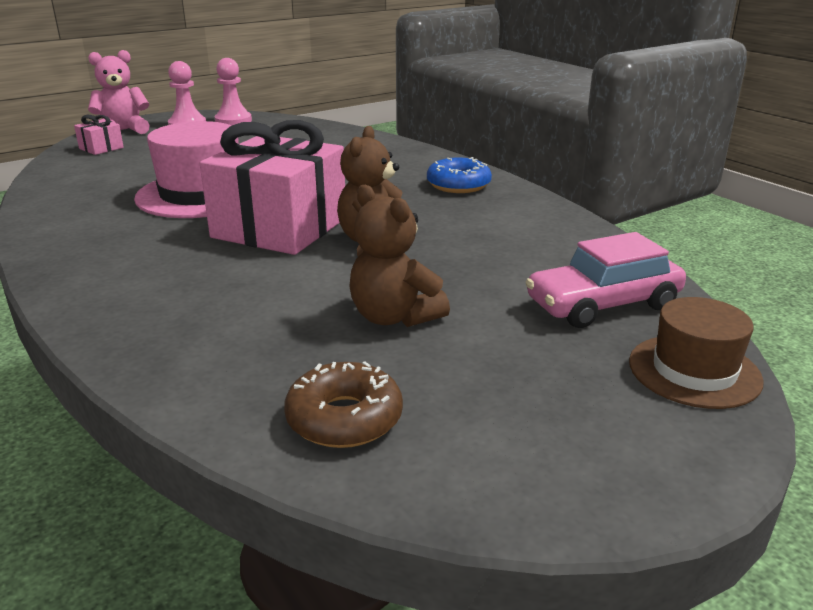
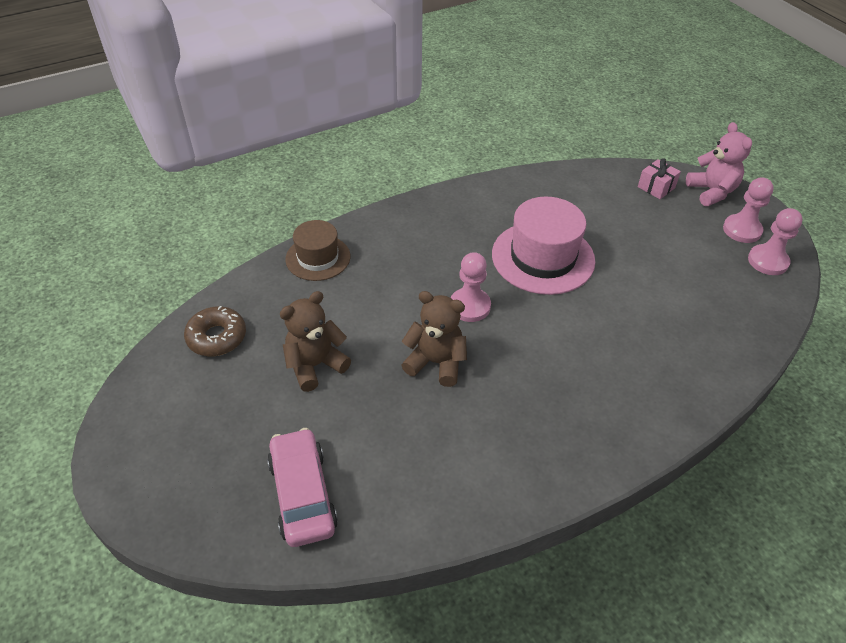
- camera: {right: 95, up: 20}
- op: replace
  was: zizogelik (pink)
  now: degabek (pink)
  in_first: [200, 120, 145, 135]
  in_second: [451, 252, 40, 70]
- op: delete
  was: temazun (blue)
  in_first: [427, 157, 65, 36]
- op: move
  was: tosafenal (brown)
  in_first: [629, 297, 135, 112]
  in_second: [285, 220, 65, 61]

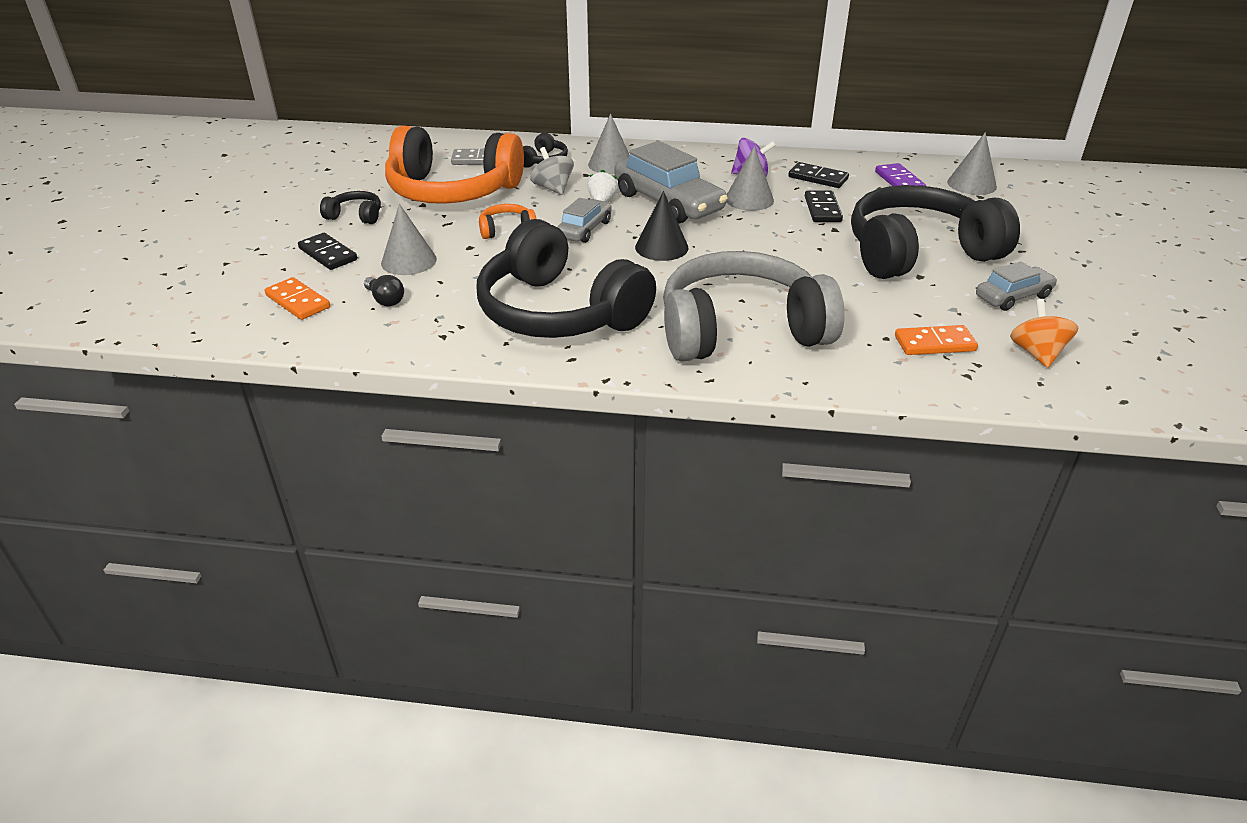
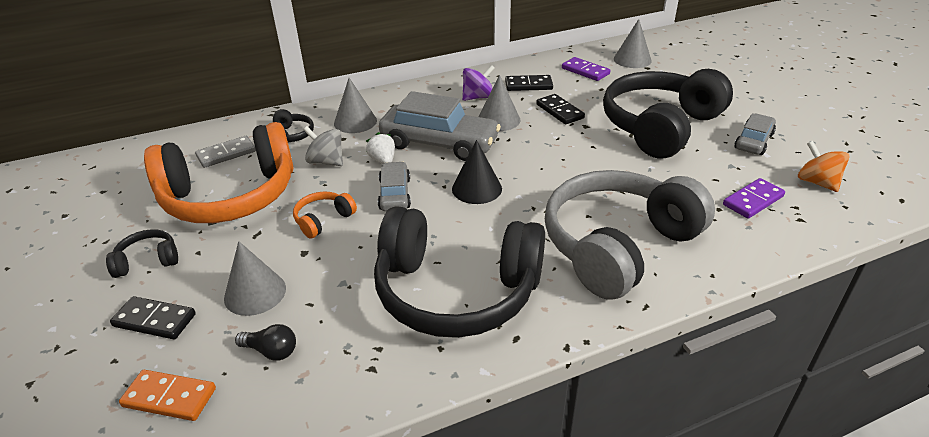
- camera: {right: -30, up: 0}
- op: recolor
  was:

----------

What lines of the data include the word "pink"? Copy each of them.

  was: zizogelik (pink)
  now: degabek (pink)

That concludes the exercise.